[Satellite object listings]
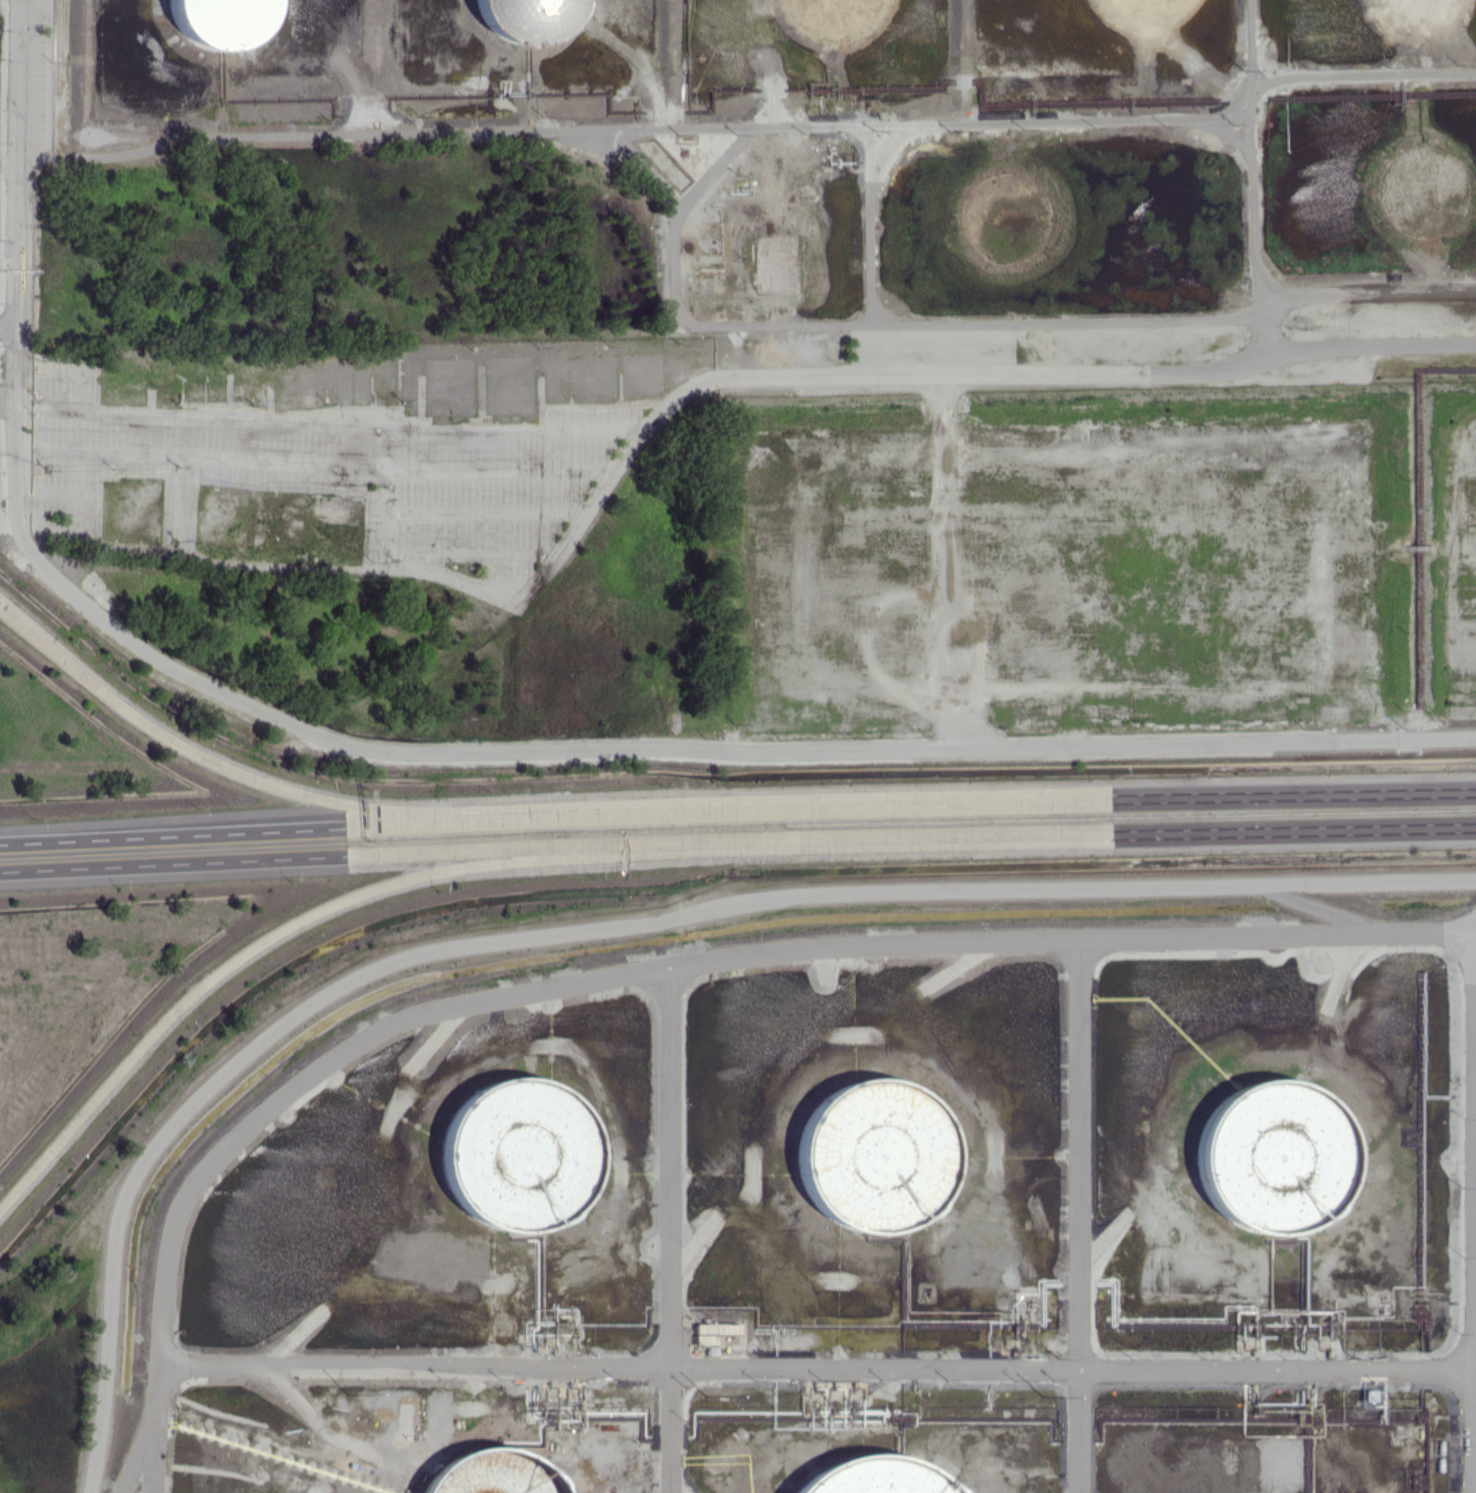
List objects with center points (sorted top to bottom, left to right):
building: (219, 21)
road: (1360, 79)
road: (22, 132)
road: (1248, 160)
road: (11, 161)
road: (18, 300)
road: (1343, 300)
road: (17, 361)
road: (754, 385)
road: (637, 746)
road: (234, 771)
road: (996, 801)
road: (259, 828)
road: (1033, 835)
road: (295, 858)
road: (250, 953)
building: (516, 1154)
building: (871, 1156)
building: (1270, 1156)
building: (709, 1332)
road: (140, 1427)
building: (869, 1478)

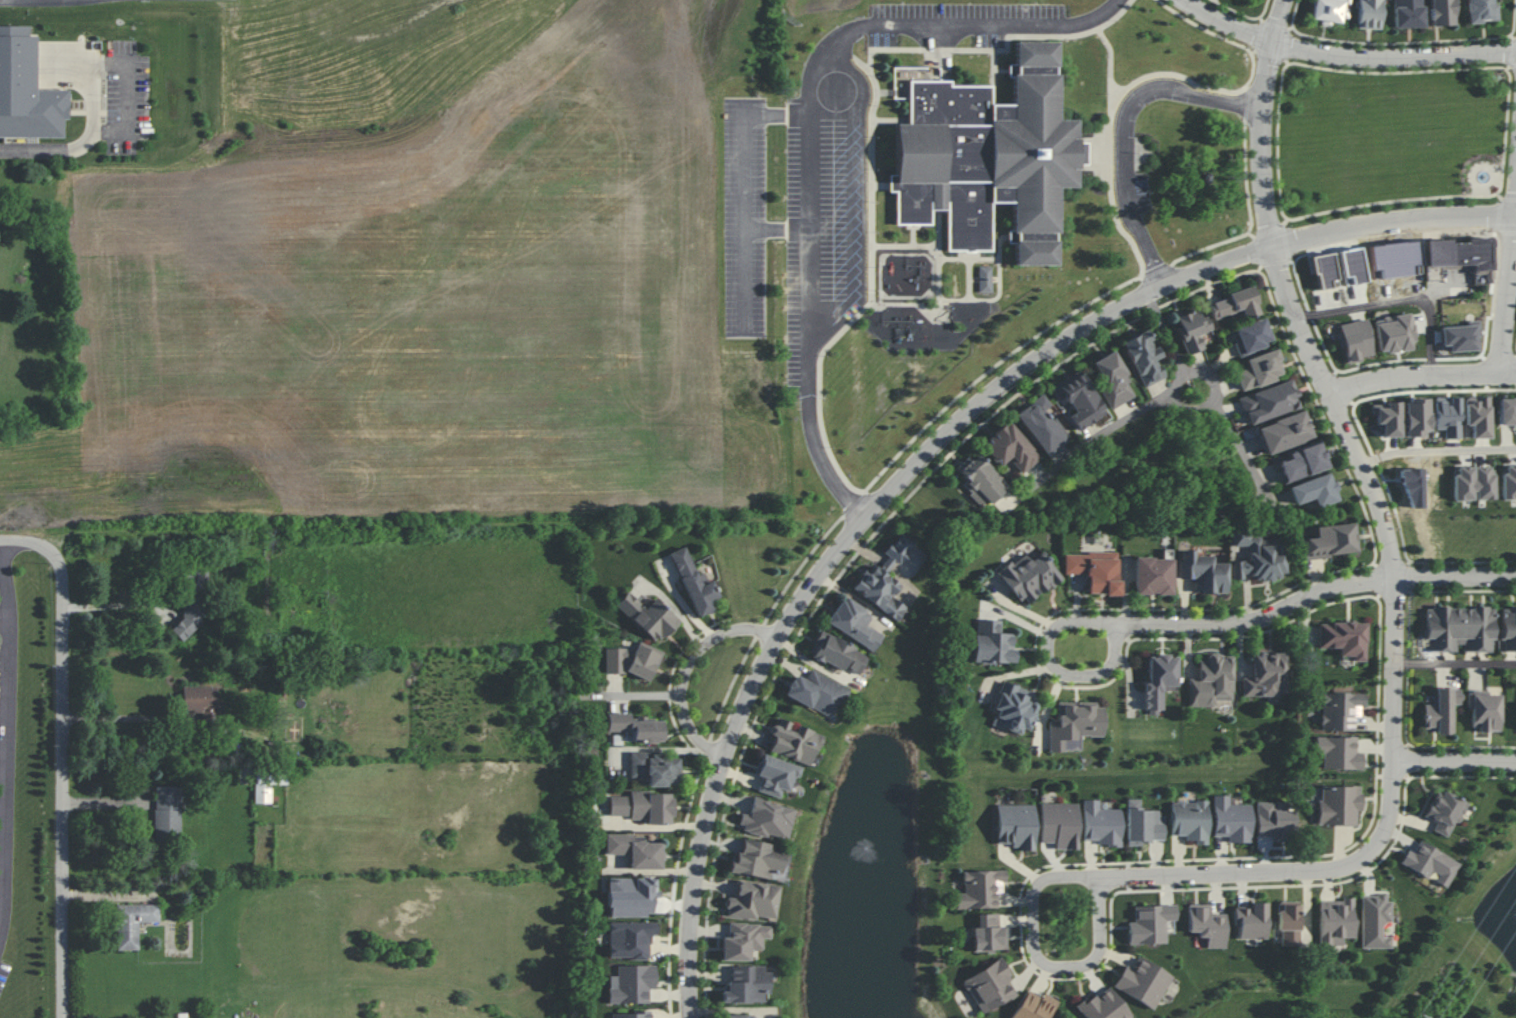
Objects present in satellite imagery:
building: (1330, 11)
building: (1481, 11)
building: (1441, 12)
building: (1408, 13)
building: (1370, 14)
road: (1347, 56)
road: (125, 64)
road: (1111, 69)
building: (26, 90)
road: (1127, 127)
road: (814, 135)
road: (49, 149)
building: (989, 157)
road: (744, 186)
road: (852, 196)
road: (778, 230)
building: (1461, 254)
building: (1352, 266)
building: (1323, 270)
building: (984, 279)
road: (1397, 301)
building: (1235, 303)
road: (1509, 306)
building: (1191, 329)
road: (1166, 332)
building: (1394, 333)
building: (1251, 335)
building: (1355, 340)
building: (1143, 357)
building: (1259, 369)
road: (1179, 375)
road: (1421, 375)
building: (1113, 380)
building: (1079, 400)
building: (1268, 401)
building: (1506, 410)
building: (1416, 416)
building: (1448, 416)
building: (1477, 416)
building: (1387, 418)
building: (1041, 425)
road: (1340, 425)
building: (1284, 432)
road: (1237, 441)
road: (1085, 445)
road: (936, 446)
building: (1009, 447)
road: (1438, 450)
building: (1301, 462)
building: (981, 479)
building: (1508, 482)
building: (1472, 483)
building: (1315, 490)
road: (26, 540)
building: (1330, 541)
building: (1258, 556)
building: (1094, 570)
building: (1203, 572)
building: (1028, 576)
building: (1153, 576)
road: (1457, 577)
building: (884, 579)
building: (694, 583)
road: (114, 603)
building: (647, 616)
building: (188, 617)
building: (854, 623)
road: (1156, 623)
building: (1460, 629)
building: (1508, 629)
building: (1343, 638)
building: (992, 643)
building: (837, 653)
building: (615, 660)
building: (643, 661)
road: (1457, 663)
road: (688, 670)
building: (1265, 675)
building: (1159, 680)
building: (1211, 681)
building: (816, 692)
building: (201, 700)
building: (1015, 708)
building: (1340, 710)
building: (1441, 710)
building: (1484, 710)
road: (120, 716)
building: (1075, 725)
building: (635, 727)
building: (794, 741)
road: (4, 742)
building: (1338, 752)
road: (1456, 761)
building: (655, 768)
building: (775, 775)
road: (64, 781)
building: (267, 785)
building: (1339, 804)
building: (643, 806)
building: (167, 809)
road: (1, 810)
building: (1445, 811)
building: (767, 819)
building: (1274, 819)
building: (1190, 820)
building: (1232, 820)
building: (1059, 824)
building: (1101, 824)
building: (1143, 824)
building: (1015, 825)
building: (636, 850)
road: (1, 859)
building: (758, 859)
building: (1431, 863)
road: (1099, 878)
building: (979, 889)
building: (631, 896)
building: (754, 900)
building: (1288, 915)
building: (1251, 921)
building: (1336, 921)
building: (1375, 921)
building: (133, 923)
building: (1150, 923)
building: (1207, 925)
building: (988, 933)
building: (630, 939)
building: (744, 940)
building: (1143, 982)
building: (631, 984)
building: (747, 984)
building: (990, 986)
building: (1034, 1006)
building: (1103, 1006)
building: (630, 1015)
building: (739, 1016)

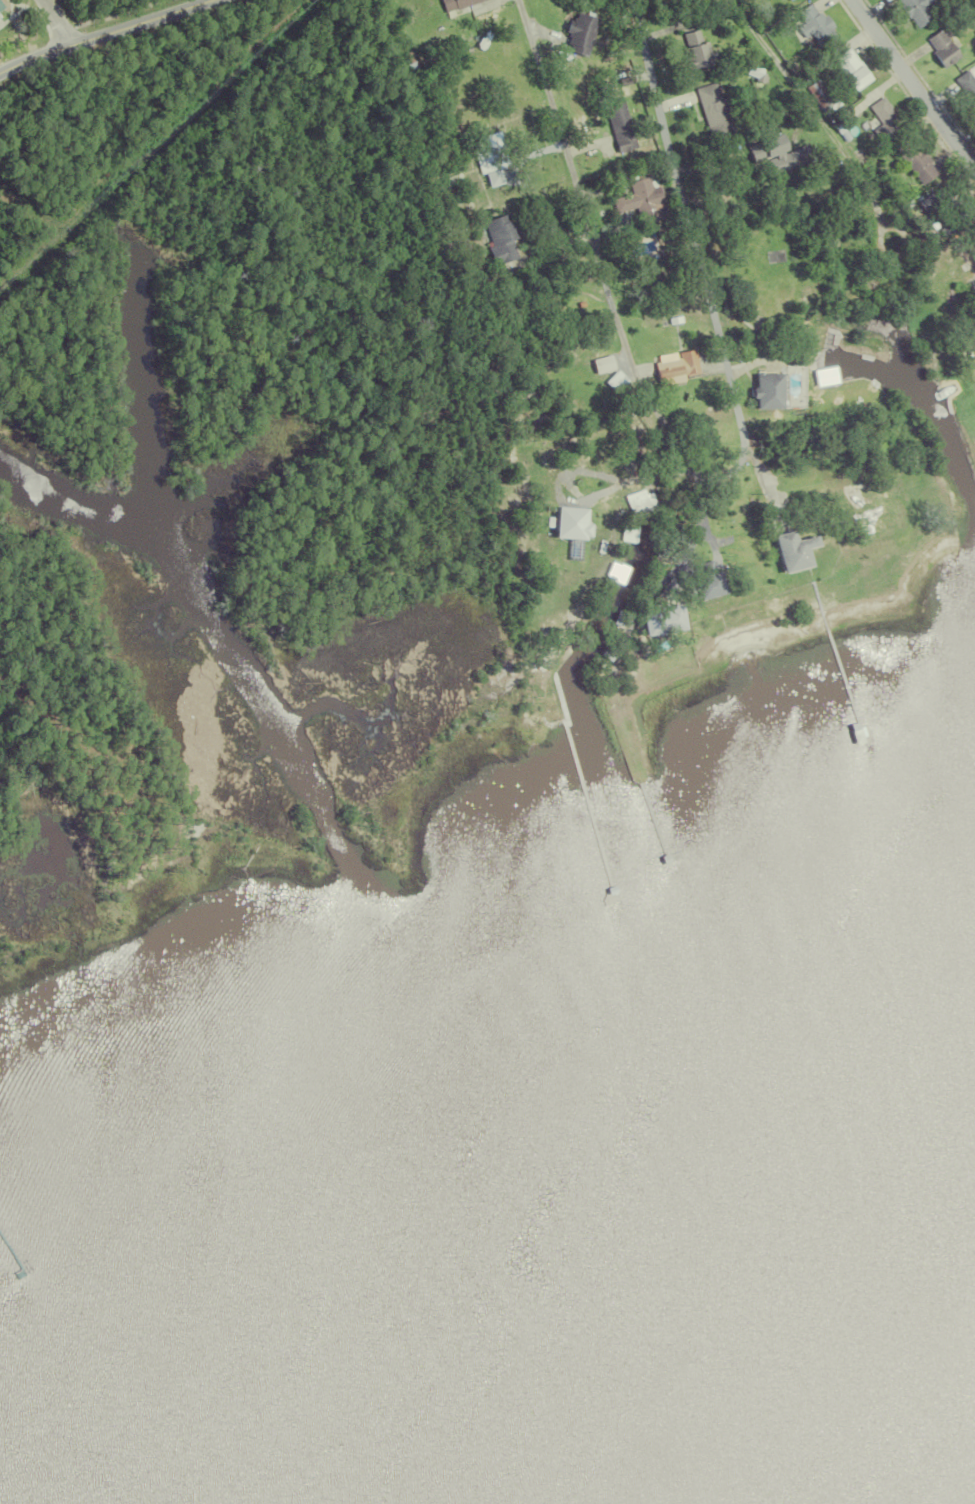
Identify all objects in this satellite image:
building: (788, 0)
building: (451, 3)
building: (0, 6)
building: (915, 10)
park: (49, 16)
road: (56, 23)
building: (812, 23)
building: (577, 30)
road: (105, 35)
building: (433, 38)
building: (938, 46)
building: (693, 49)
building: (847, 67)
building: (622, 79)
building: (965, 85)
road: (913, 86)
building: (816, 92)
building: (710, 109)
road: (816, 117)
building: (881, 118)
building: (836, 122)
building: (616, 123)
building: (487, 150)
building: (775, 151)
building: (856, 153)
building: (912, 158)
building: (734, 161)
building: (635, 165)
building: (449, 181)
building: (454, 196)
building: (638, 198)
building: (935, 209)
road: (583, 212)
building: (900, 212)
road: (686, 215)
building: (498, 236)
building: (452, 245)
building: (673, 317)
building: (673, 367)
building: (824, 376)
building: (612, 380)
building: (766, 391)
road: (705, 477)
building: (732, 492)
building: (641, 502)
building: (716, 511)
building: (569, 524)
road: (691, 532)
building: (791, 551)
building: (743, 559)
building: (706, 584)
building: (616, 617)
building: (658, 622)

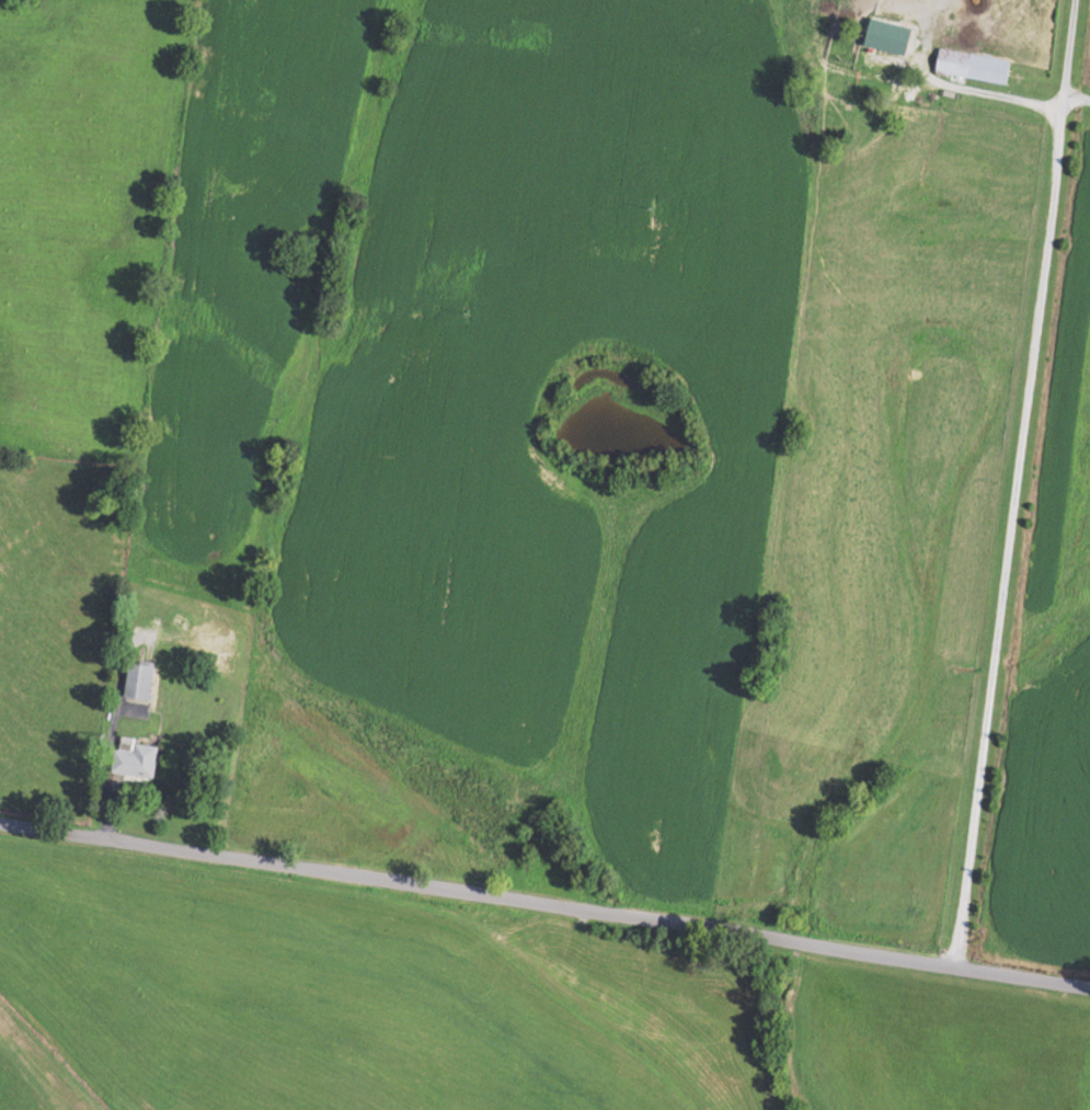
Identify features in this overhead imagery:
building: (890, 42)
building: (976, 65)
road: (955, 86)
road: (1075, 96)
road: (1011, 482)
building: (141, 680)
building: (136, 758)
road: (545, 903)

**Your instructions**: Go through the entries above, and wherever a line holds the word "Identify", copy that line.

**Solution to the problem**:
Identify all objects in this satellite image:
Identify features in this overhead imagery:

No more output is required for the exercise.